Start of THE RECORDS

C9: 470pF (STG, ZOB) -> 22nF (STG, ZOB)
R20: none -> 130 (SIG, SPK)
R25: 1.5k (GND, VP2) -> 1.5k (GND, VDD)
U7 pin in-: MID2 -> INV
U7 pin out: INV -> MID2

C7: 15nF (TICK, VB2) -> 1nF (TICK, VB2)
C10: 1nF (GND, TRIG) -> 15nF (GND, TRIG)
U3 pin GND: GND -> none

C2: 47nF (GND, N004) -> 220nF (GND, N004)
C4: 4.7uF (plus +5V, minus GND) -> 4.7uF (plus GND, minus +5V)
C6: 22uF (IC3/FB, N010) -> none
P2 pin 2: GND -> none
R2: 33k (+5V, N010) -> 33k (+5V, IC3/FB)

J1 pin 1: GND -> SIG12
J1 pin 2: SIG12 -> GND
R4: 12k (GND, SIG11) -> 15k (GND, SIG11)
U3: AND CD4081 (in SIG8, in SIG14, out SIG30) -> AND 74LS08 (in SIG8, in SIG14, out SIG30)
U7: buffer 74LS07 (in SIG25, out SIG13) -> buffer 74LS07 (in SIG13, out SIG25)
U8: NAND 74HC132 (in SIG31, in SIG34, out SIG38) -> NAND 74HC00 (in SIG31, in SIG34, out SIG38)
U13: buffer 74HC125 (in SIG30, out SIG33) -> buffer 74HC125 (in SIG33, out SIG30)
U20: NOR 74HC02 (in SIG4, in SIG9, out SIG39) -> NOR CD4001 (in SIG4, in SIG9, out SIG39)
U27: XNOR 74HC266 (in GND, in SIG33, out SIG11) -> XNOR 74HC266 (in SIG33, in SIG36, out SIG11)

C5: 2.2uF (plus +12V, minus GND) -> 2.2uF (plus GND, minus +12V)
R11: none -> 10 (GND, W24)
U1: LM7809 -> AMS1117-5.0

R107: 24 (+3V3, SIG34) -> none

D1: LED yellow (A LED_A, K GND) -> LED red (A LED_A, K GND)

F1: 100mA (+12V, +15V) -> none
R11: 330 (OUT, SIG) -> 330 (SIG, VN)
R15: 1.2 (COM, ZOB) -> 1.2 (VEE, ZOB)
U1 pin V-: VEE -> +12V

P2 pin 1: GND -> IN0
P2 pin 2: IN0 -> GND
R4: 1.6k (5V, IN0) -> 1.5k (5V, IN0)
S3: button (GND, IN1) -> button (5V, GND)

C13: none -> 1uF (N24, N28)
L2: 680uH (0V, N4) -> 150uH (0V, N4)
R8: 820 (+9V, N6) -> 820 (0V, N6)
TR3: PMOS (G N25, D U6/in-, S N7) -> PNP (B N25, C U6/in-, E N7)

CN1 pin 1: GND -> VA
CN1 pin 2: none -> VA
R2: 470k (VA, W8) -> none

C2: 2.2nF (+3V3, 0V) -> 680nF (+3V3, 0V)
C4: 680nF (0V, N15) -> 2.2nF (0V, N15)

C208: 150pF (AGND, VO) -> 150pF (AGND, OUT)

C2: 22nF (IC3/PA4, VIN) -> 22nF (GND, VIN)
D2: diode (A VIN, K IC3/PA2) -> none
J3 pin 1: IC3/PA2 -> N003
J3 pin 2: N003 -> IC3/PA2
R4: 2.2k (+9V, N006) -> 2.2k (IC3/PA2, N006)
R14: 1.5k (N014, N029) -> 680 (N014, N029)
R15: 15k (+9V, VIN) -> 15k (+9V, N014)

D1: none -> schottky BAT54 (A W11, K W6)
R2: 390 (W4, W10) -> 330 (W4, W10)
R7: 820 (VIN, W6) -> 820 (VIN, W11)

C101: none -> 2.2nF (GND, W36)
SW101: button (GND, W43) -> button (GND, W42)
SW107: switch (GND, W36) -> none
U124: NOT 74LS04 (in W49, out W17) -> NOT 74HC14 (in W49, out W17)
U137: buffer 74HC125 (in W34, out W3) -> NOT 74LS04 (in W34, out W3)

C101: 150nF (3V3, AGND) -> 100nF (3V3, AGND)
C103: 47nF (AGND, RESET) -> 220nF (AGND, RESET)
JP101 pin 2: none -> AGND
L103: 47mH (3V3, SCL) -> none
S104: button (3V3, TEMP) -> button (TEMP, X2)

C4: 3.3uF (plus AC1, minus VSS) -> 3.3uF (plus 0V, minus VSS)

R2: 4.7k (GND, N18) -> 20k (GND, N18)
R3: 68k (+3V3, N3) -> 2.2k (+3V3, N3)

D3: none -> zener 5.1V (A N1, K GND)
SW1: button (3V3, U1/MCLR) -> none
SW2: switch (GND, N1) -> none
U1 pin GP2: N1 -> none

End of THE RECORDS

TASK OBJECTIVE: Take the listing from its first line to the line containing "U8: NAND 74HC132". Reproduce those lines exactly and nothing else.

SOLUTION:
C9: 470pF (STG, ZOB) -> 22nF (STG, ZOB)
R20: none -> 130 (SIG, SPK)
R25: 1.5k (GND, VP2) -> 1.5k (GND, VDD)
U7 pin in-: MID2 -> INV
U7 pin out: INV -> MID2

C7: 15nF (TICK, VB2) -> 1nF (TICK, VB2)
C10: 1nF (GND, TRIG) -> 15nF (GND, TRIG)
U3 pin GND: GND -> none

C2: 47nF (GND, N004) -> 220nF (GND, N004)
C4: 4.7uF (plus +5V, minus GND) -> 4.7uF (plus GND, minus +5V)
C6: 22uF (IC3/FB, N010) -> none
P2 pin 2: GND -> none
R2: 33k (+5V, N010) -> 33k (+5V, IC3/FB)

J1 pin 1: GND -> SIG12
J1 pin 2: SIG12 -> GND
R4: 12k (GND, SIG11) -> 15k (GND, SIG11)
U3: AND CD4081 (in SIG8, in SIG14, out SIG30) -> AND 74LS08 (in SIG8, in SIG14, out SIG30)
U7: buffer 74LS07 (in SIG25, out SIG13) -> buffer 74LS07 (in SIG13, out SIG25)
U8: NAND 74HC132 (in SIG31, in SIG34, out SIG38) -> NAND 74HC00 (in SIG31, in SIG34, out SIG38)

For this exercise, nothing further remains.